◆ What is expected
Filter the data below for the string "telefon" and copy each matching line.
Study material START
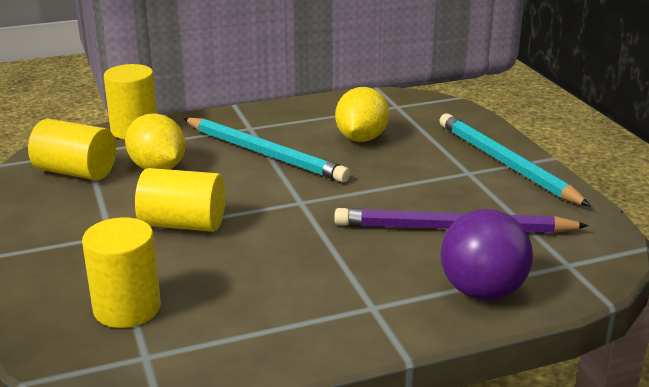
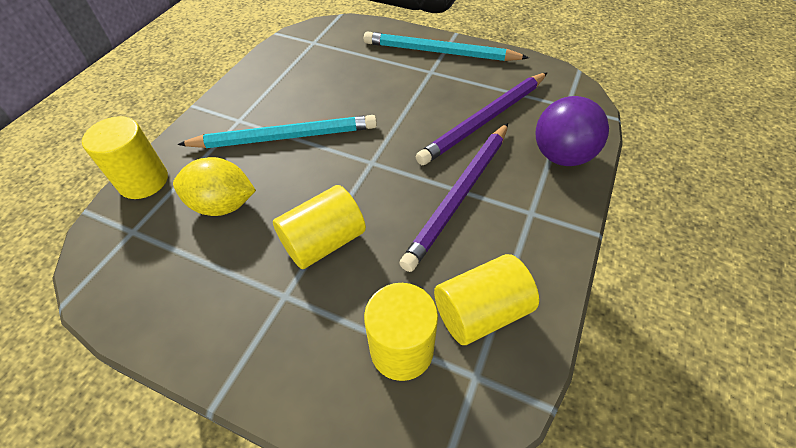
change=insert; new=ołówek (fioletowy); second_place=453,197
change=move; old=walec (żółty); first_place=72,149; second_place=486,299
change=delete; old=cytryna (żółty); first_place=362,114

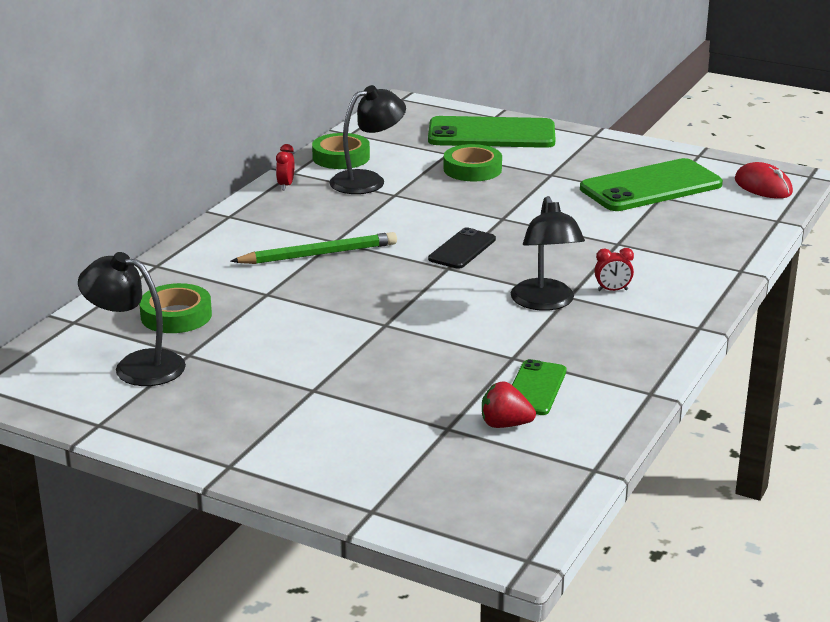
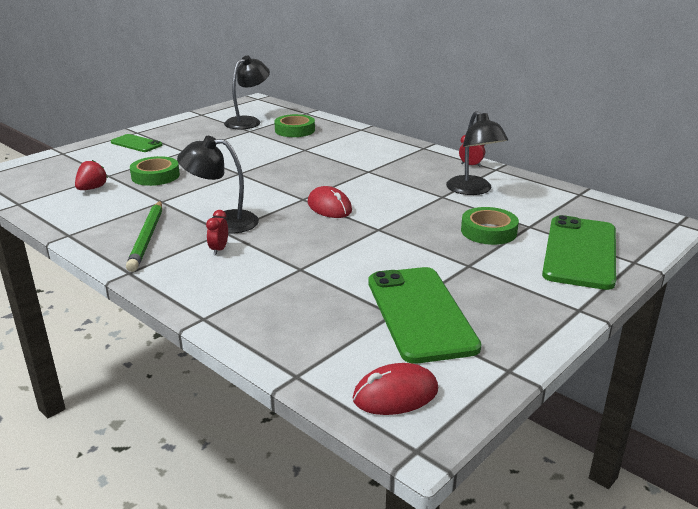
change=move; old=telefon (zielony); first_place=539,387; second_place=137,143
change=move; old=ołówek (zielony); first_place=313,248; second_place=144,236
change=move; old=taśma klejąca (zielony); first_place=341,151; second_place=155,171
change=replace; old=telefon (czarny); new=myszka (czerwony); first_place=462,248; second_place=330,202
Study material END
◆ Answer box
change=move; old=telefon (zielony); first_place=539,387; second_place=137,143
change=replace; old=telefon (czarny); new=myszka (czerwony); first_place=462,248; second_place=330,202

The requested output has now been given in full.